» **What this task involves**
Copy every line of the entries below verbatim, leaving out the pictures.

Stored records
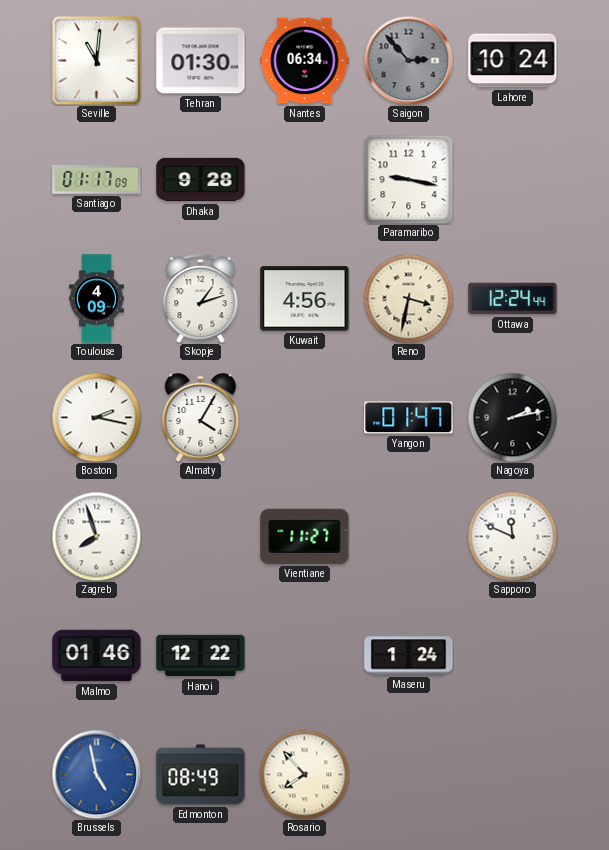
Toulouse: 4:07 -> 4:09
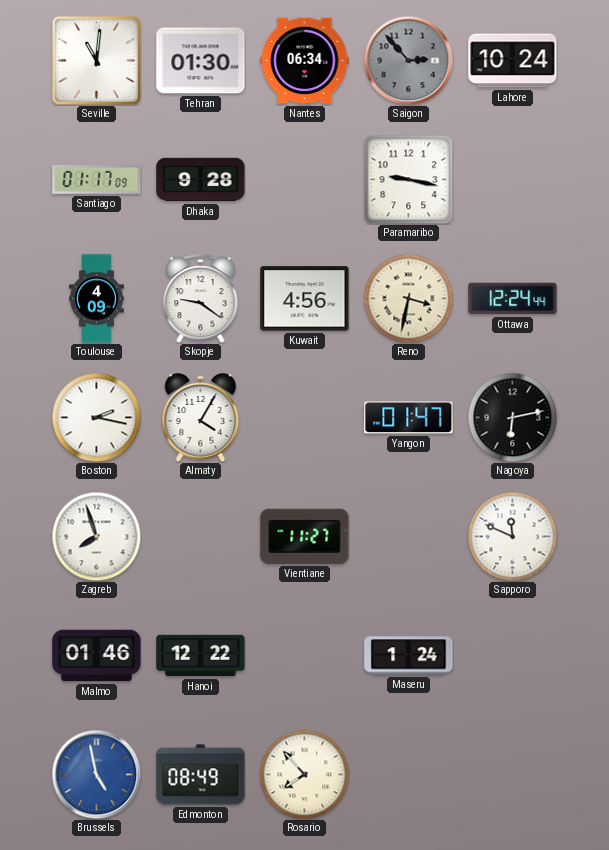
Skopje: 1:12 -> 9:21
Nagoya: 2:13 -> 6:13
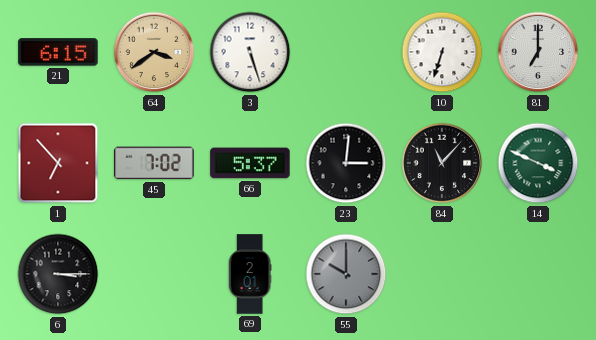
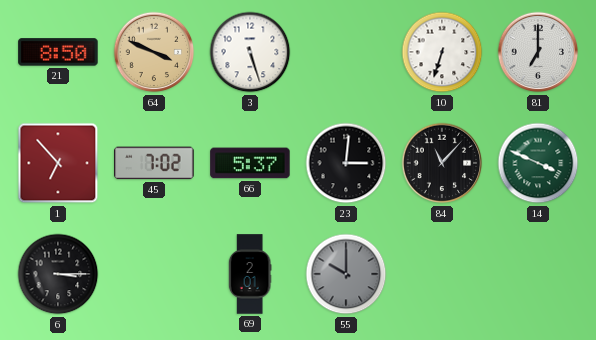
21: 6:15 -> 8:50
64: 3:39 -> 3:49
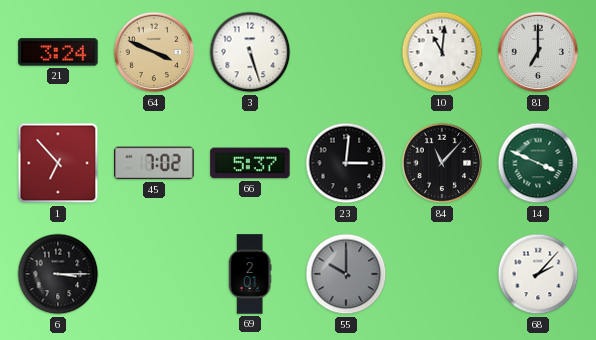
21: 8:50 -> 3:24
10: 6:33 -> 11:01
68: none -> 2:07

» **Right answer**
Toulouse: 4:07 -> 4:09
Skopje: 1:12 -> 9:21
Nagoya: 2:13 -> 6:13
21: 6:15 -> 8:50
64: 3:39 -> 3:49
21: 8:50 -> 3:24
10: 6:33 -> 11:01
68: none -> 2:07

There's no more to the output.